:: DATA SUPPLIED ::

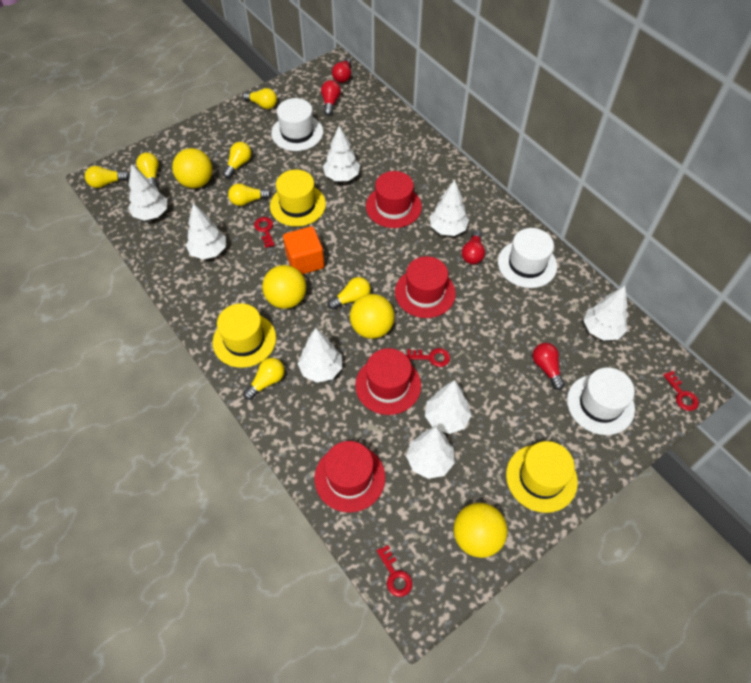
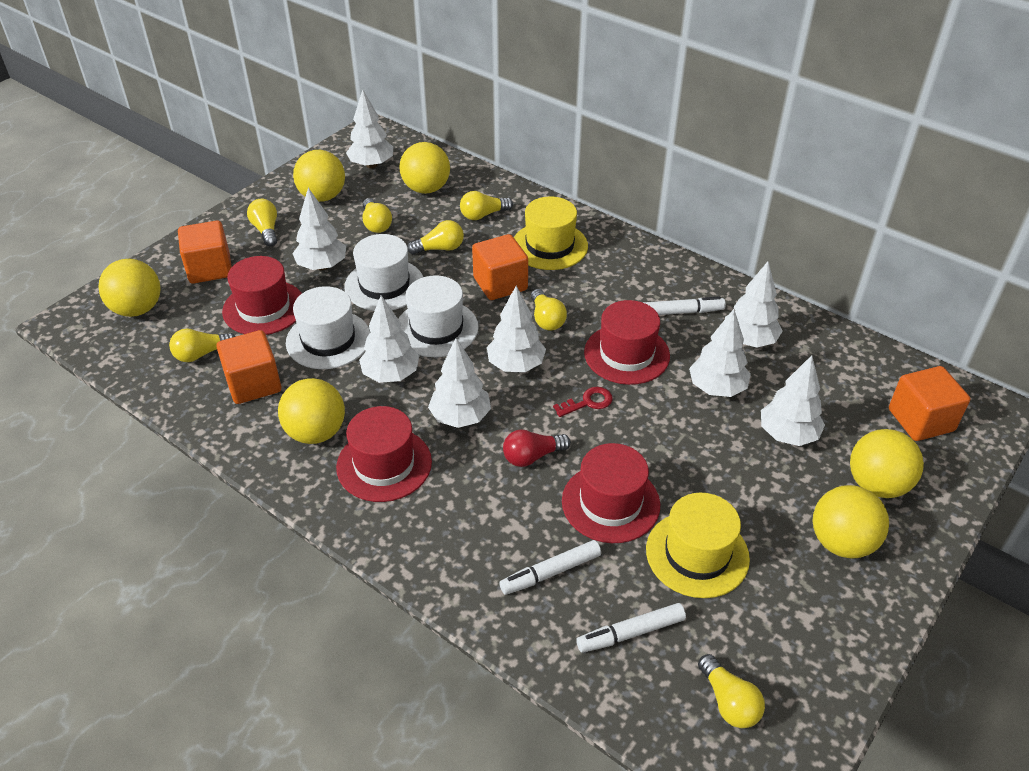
orange cube: 1 -> 4
red key: 4 -> 1
red light bulb: 4 -> 1
white marker: 0 -> 3
yellow ball: 4 -> 6
yellow hat: 3 -> 2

:::

REQUIRED WORK: Exactly as written above, print every record, and keep the pictures out.

TASK SOLUTION:
orange cube: 1 -> 4
red key: 4 -> 1
red light bulb: 4 -> 1
white marker: 0 -> 3
yellow ball: 4 -> 6
yellow hat: 3 -> 2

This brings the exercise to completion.